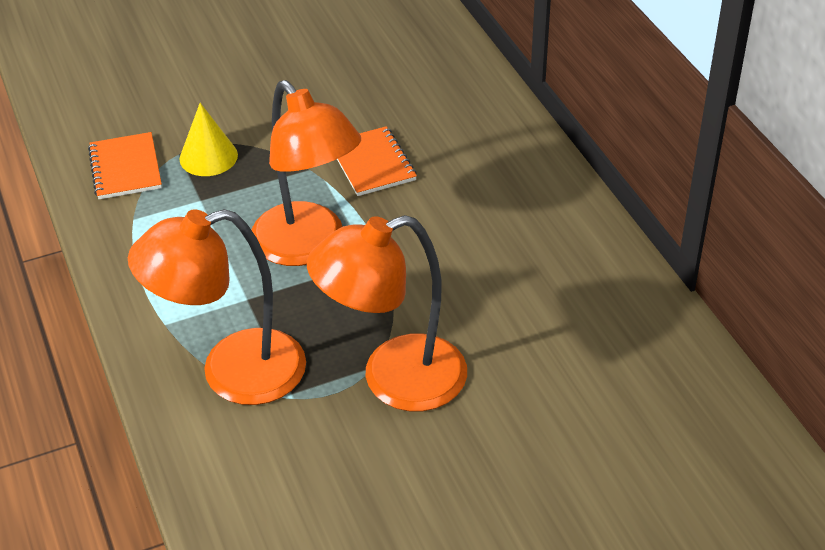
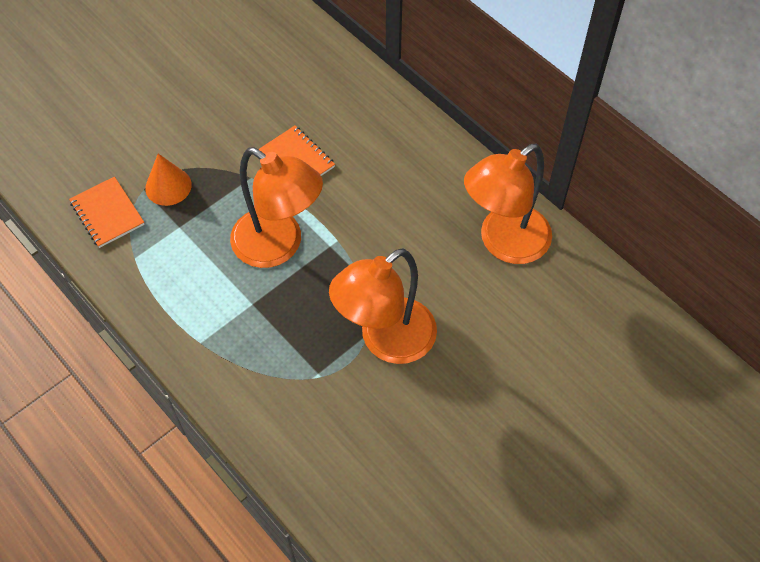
camera: 20 degrees left, 15 degrees up
(208, 157) = (168, 186): yellow cone -> orange cone
(232, 373) = (268, 369): orange lamp -> orange lamp (503, 243)

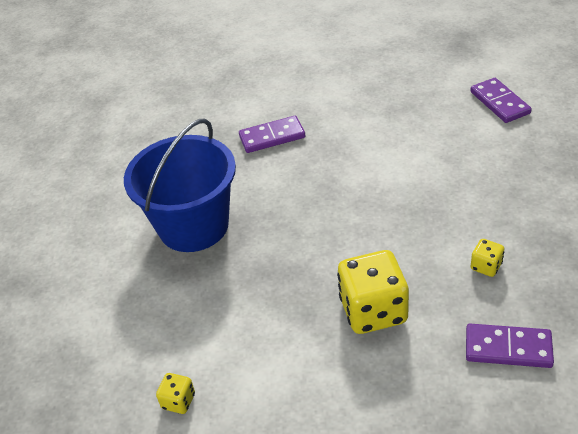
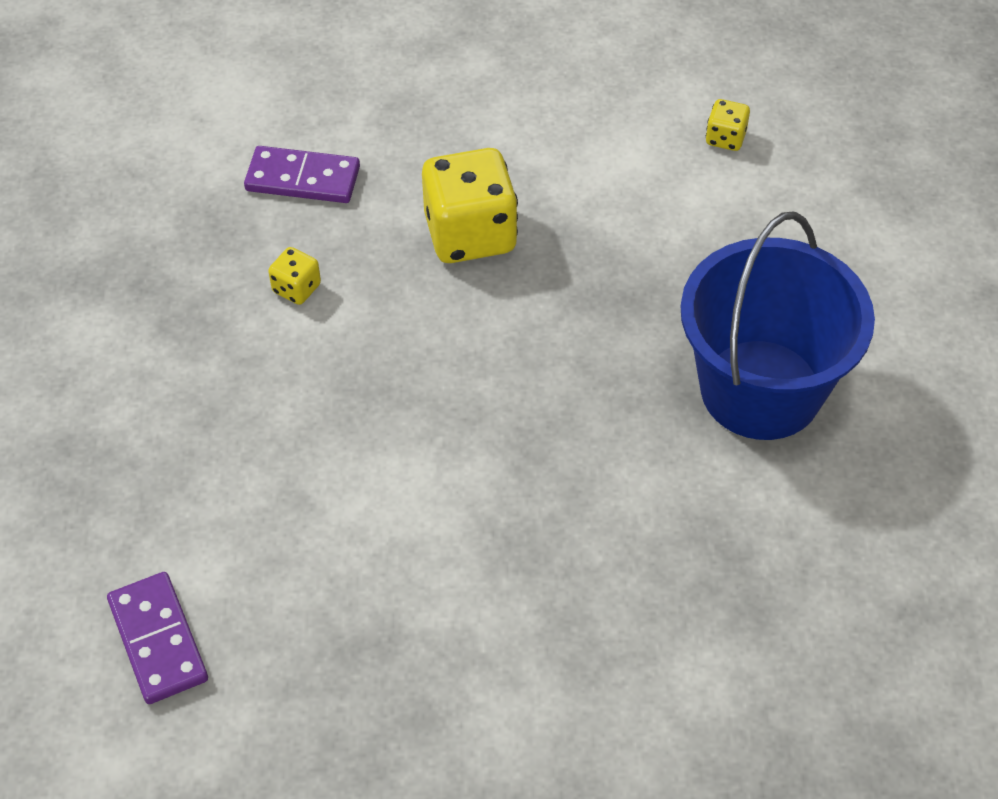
camera: 175 degrees right, 10 degrees up
(272, 137) = (639, 588): purple domino -> none

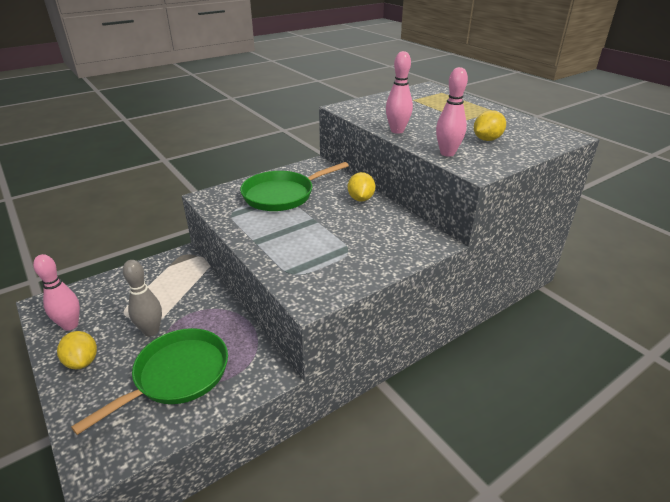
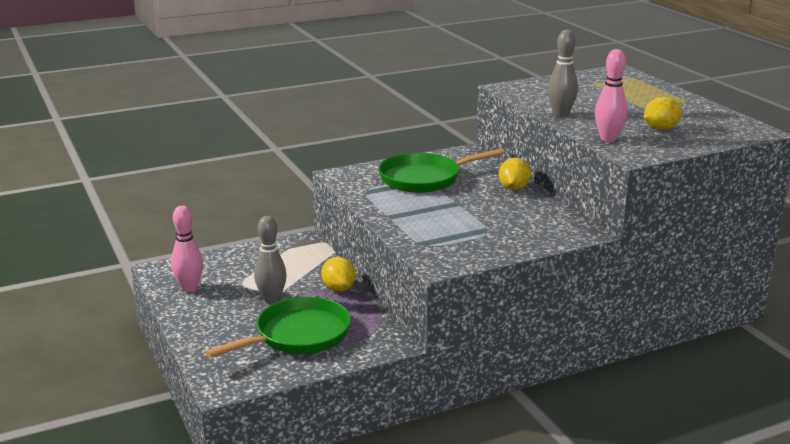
camera: 10 degrees right, 10 degrees down
(82, 361) = (204, 316): yellow lemon -> yellow lemon (338, 288)
(397, 131) = (560, 114): pink bowling pin -> grey bowling pin

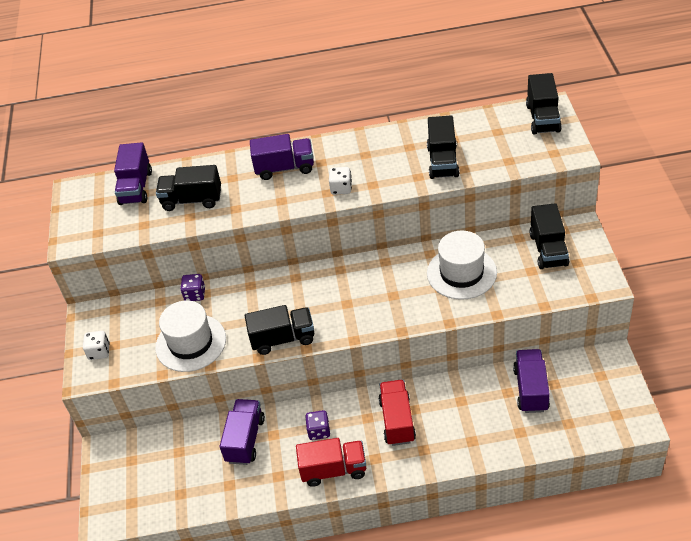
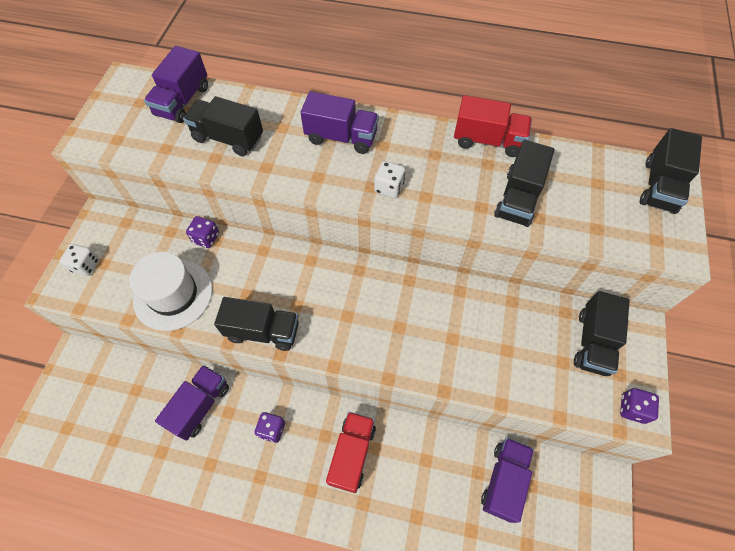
camera: 15 degrees right, 15 degrees up
(334, 470) = (265, 484): red truck -> red truck (488, 141)
(461, 273) = (484, 331): white hat -> none
(594, 280) = (632, 408): none -> purple dice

########################################

■ **What you will do**
Print the full listing above again with exact wording and no images.

■ **Task output**
camera: 20 degrees left, 15 degrees up
(208, 157) = (168, 186): yellow cone -> orange cone
(232, 373) = (268, 369): orange lamp -> orange lamp (503, 243)

camera: 175 degrees right, 10 degrees up
(272, 137) = (639, 588): purple domino -> none

camera: 10 degrees right, 10 degrees down
(82, 361) = (204, 316): yellow lemon -> yellow lemon (338, 288)
(397, 131) = (560, 114): pink bowling pin -> grey bowling pin

camera: 15 degrees right, 15 degrees up
(334, 470) = (265, 484): red truck -> red truck (488, 141)
(461, 273) = (484, 331): white hat -> none
(594, 280) = (632, 408): none -> purple dice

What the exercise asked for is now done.